> [WORK ITEM] Beginning with the first line, return the material verbatim and without pictures.

> [PROVIDED DATA]
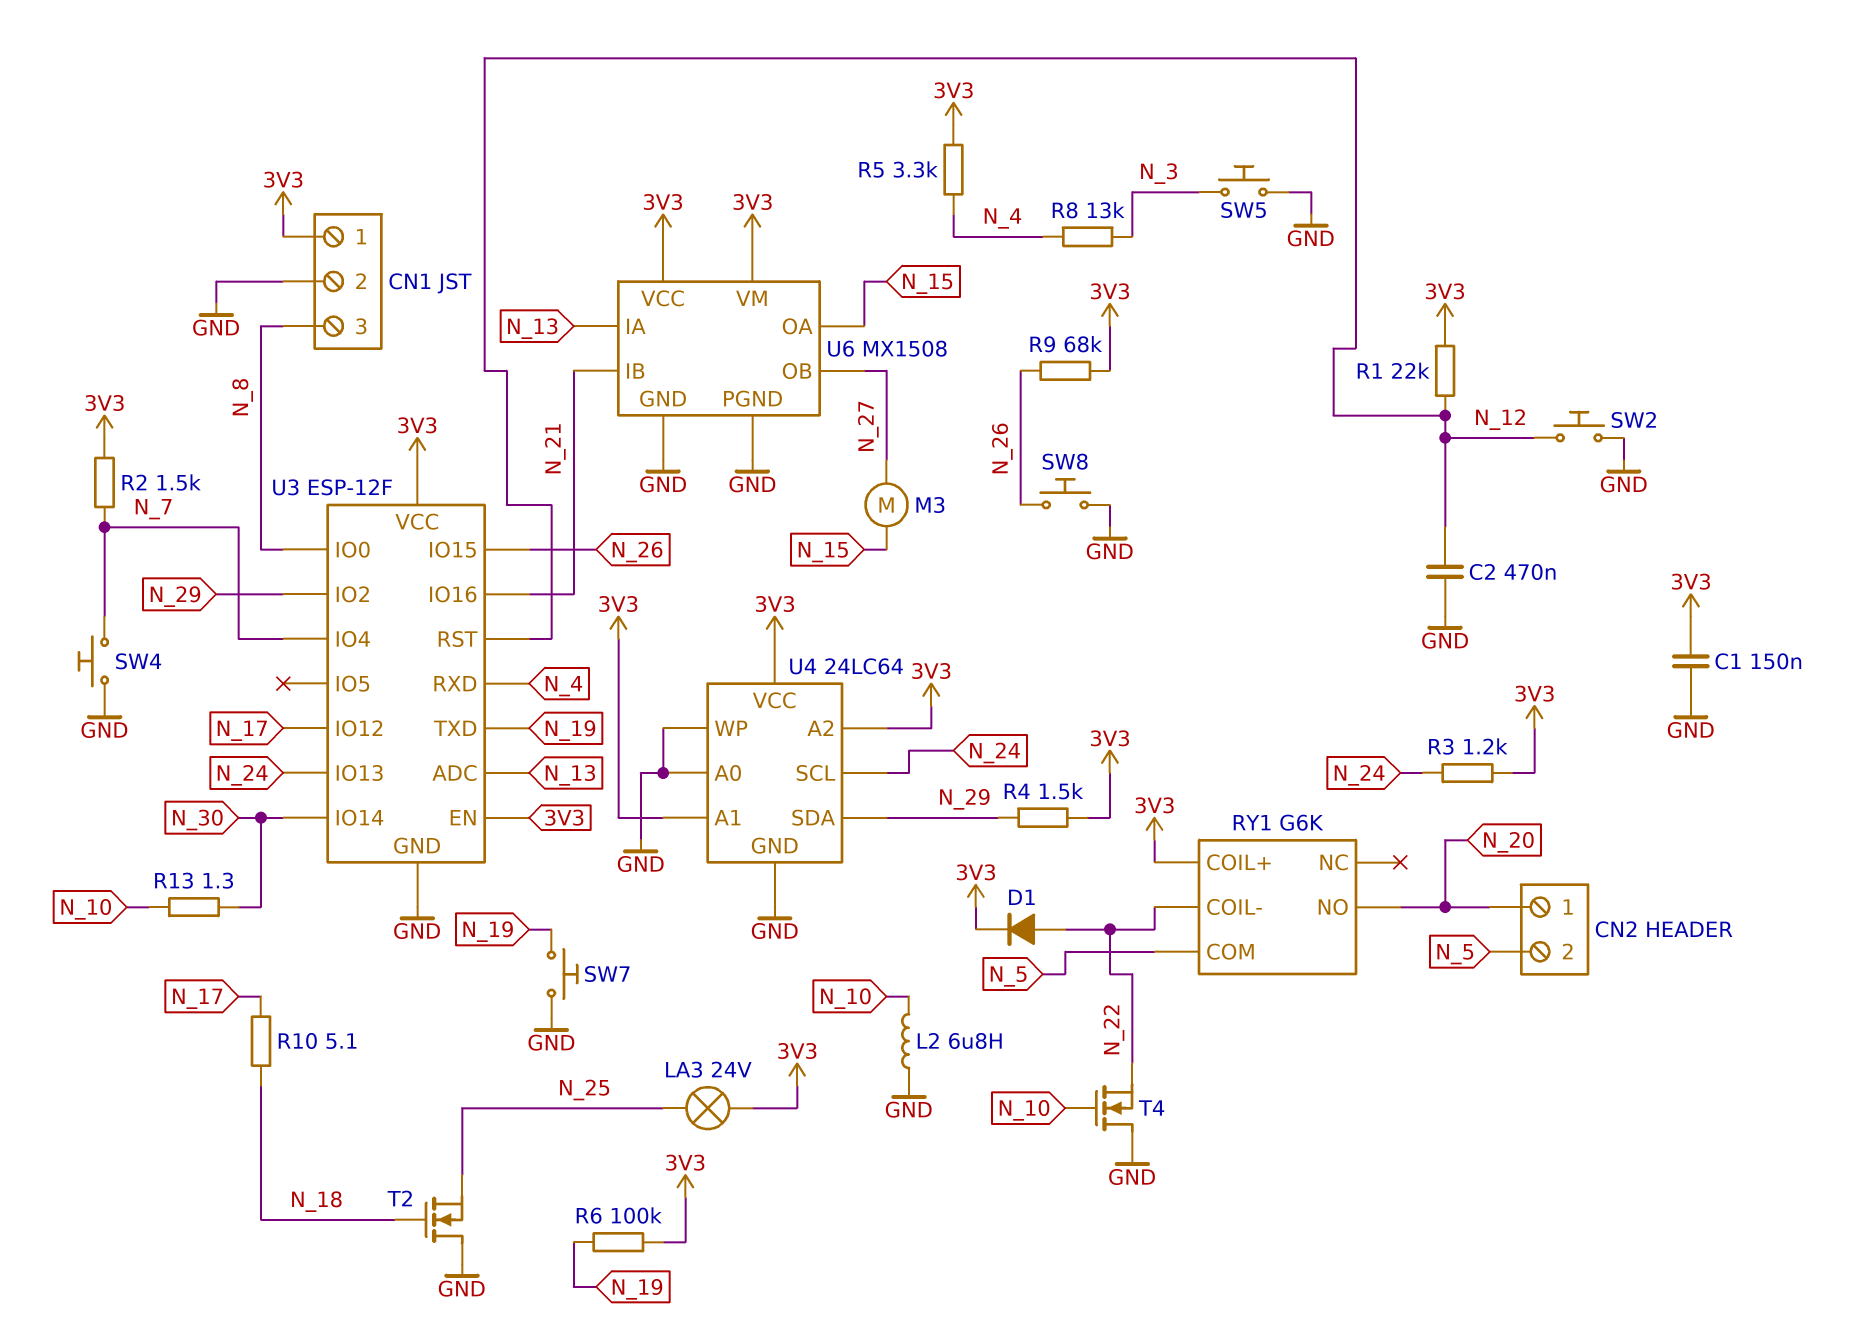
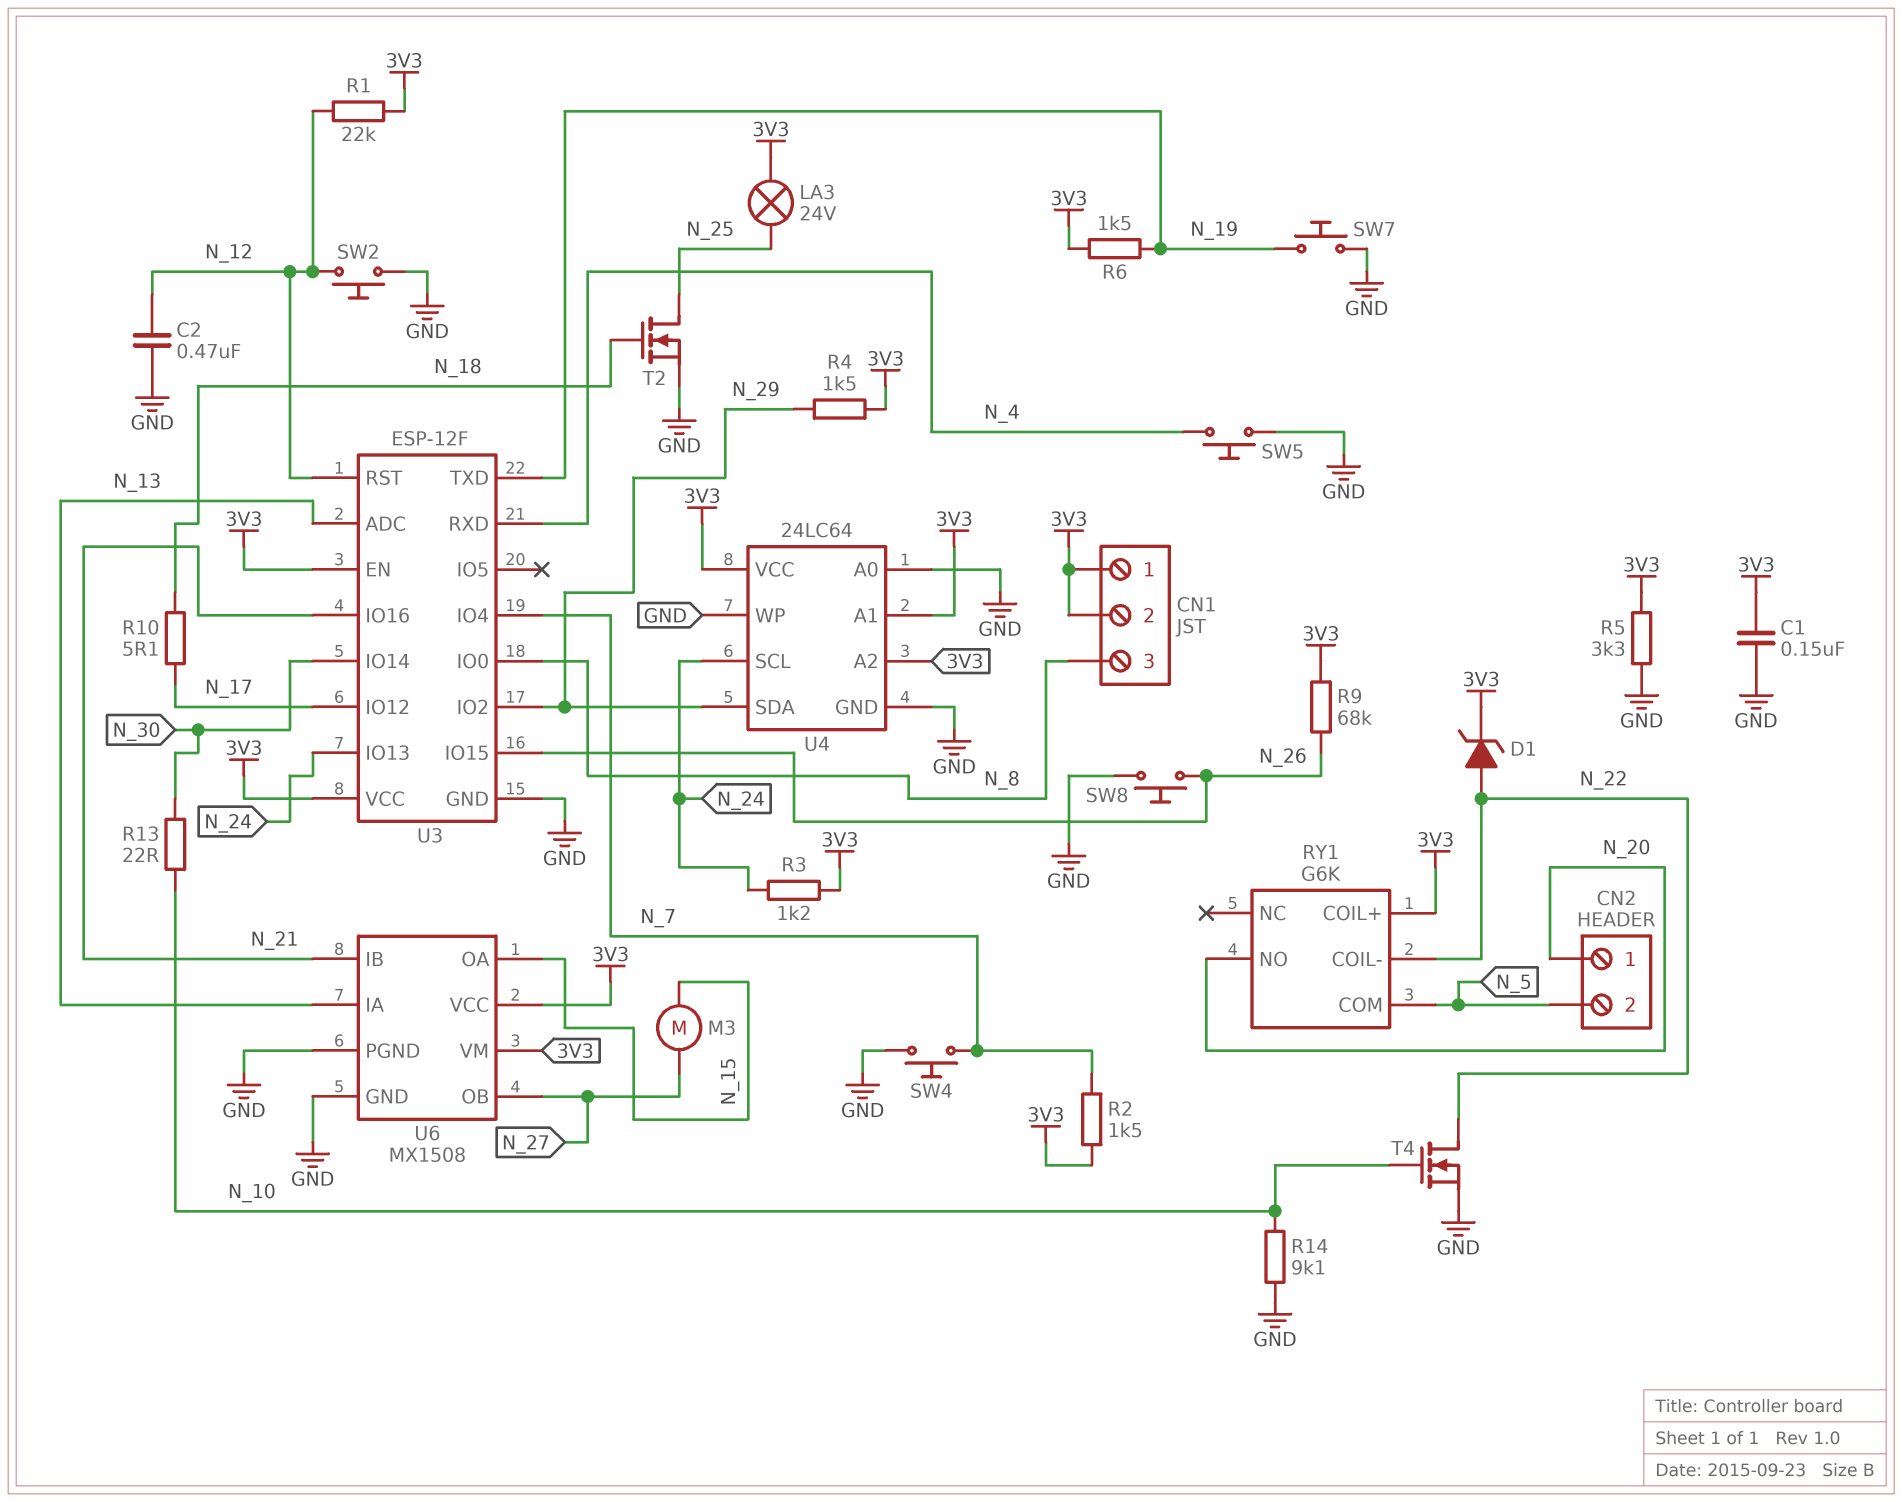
CN1 pin 2: GND -> 3V3
D1: diode (A N_22, K 3V3) -> zener (A N_22, K 3V3)
L2: 6.8uH (GND, N_10) -> none
R5: 3.3k (3V3, N_4) -> 3.3k (3V3, GND)
R6: 100k (3V3, N_19) -> 1.5k (3V3, N_19)
R8: 13k (N_3, N_4) -> none
R13: 1.3 (N_10, N_30) -> 22 (N_10, N_30)
R14: none -> 9.1k (GND, N_10)
SW5: button (GND, N_3) -> button (GND, N_4)
T2: NMOS (G N_18, D GND, S N_25) -> NMOS (G N_18, D N_25, S GND)
T4: NMOS (G N_10, D GND, S N_22) -> NMOS (G N_10, D N_22, S GND)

> [COMPLETED TASK]
CN1 pin 2: GND -> 3V3
D1: diode (A N_22, K 3V3) -> zener (A N_22, K 3V3)
L2: 6.8uH (GND, N_10) -> none
R5: 3.3k (3V3, N_4) -> 3.3k (3V3, GND)
R6: 100k (3V3, N_19) -> 1.5k (3V3, N_19)
R8: 13k (N_3, N_4) -> none
R13: 1.3 (N_10, N_30) -> 22 (N_10, N_30)
R14: none -> 9.1k (GND, N_10)
SW5: button (GND, N_3) -> button (GND, N_4)
T2: NMOS (G N_18, D GND, S N_25) -> NMOS (G N_18, D N_25, S GND)
T4: NMOS (G N_10, D GND, S N_22) -> NMOS (G N_10, D N_22, S GND)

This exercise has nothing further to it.